--- Source data ---

Segment Open

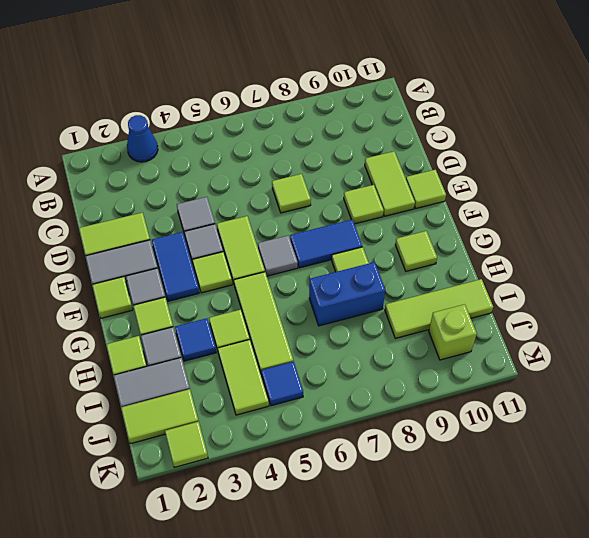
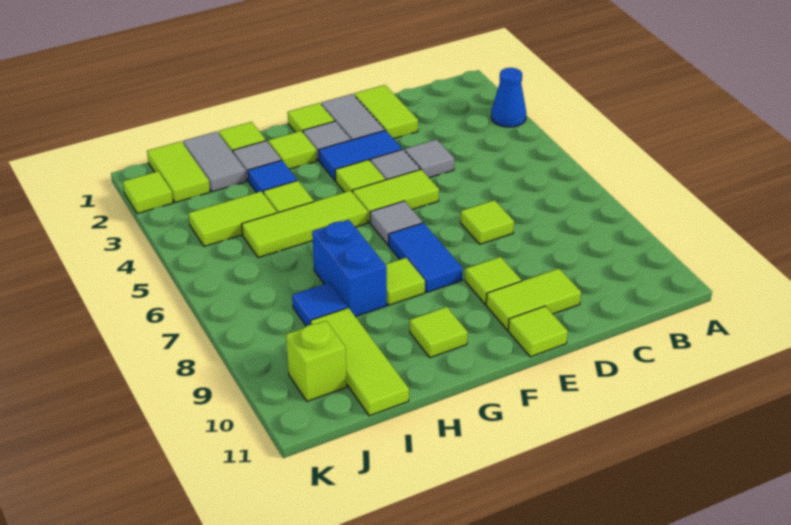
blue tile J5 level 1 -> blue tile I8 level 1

Segment Closed
Segment Open

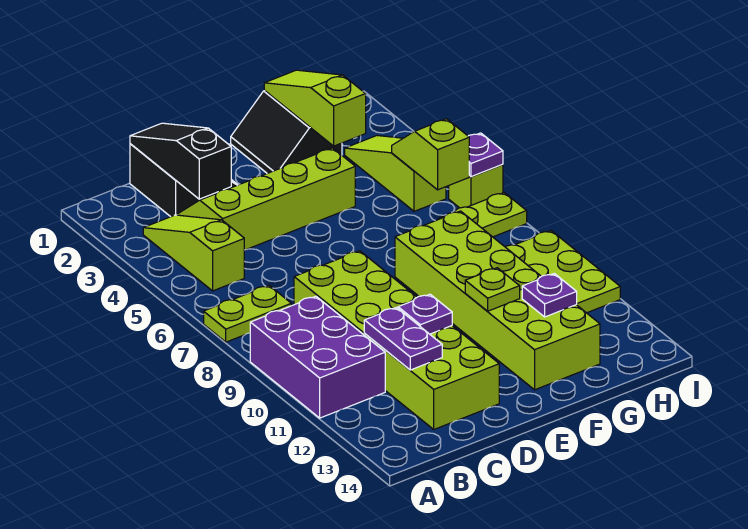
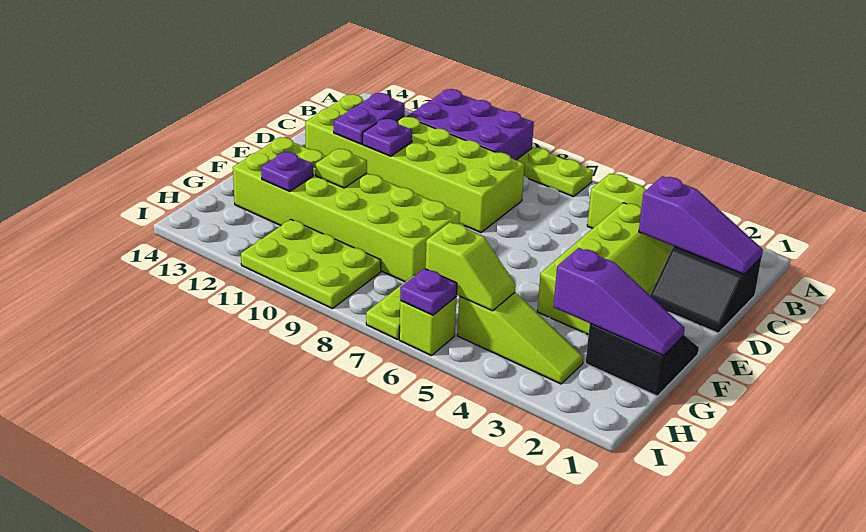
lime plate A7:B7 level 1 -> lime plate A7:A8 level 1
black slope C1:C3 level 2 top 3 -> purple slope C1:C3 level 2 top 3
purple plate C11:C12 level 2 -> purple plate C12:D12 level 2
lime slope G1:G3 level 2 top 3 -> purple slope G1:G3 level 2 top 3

Segment Closed

--- What is being asked ---
Please count, in the material above, the lines that hold the word "plate", and report only the total.

--- Problem solution ---
2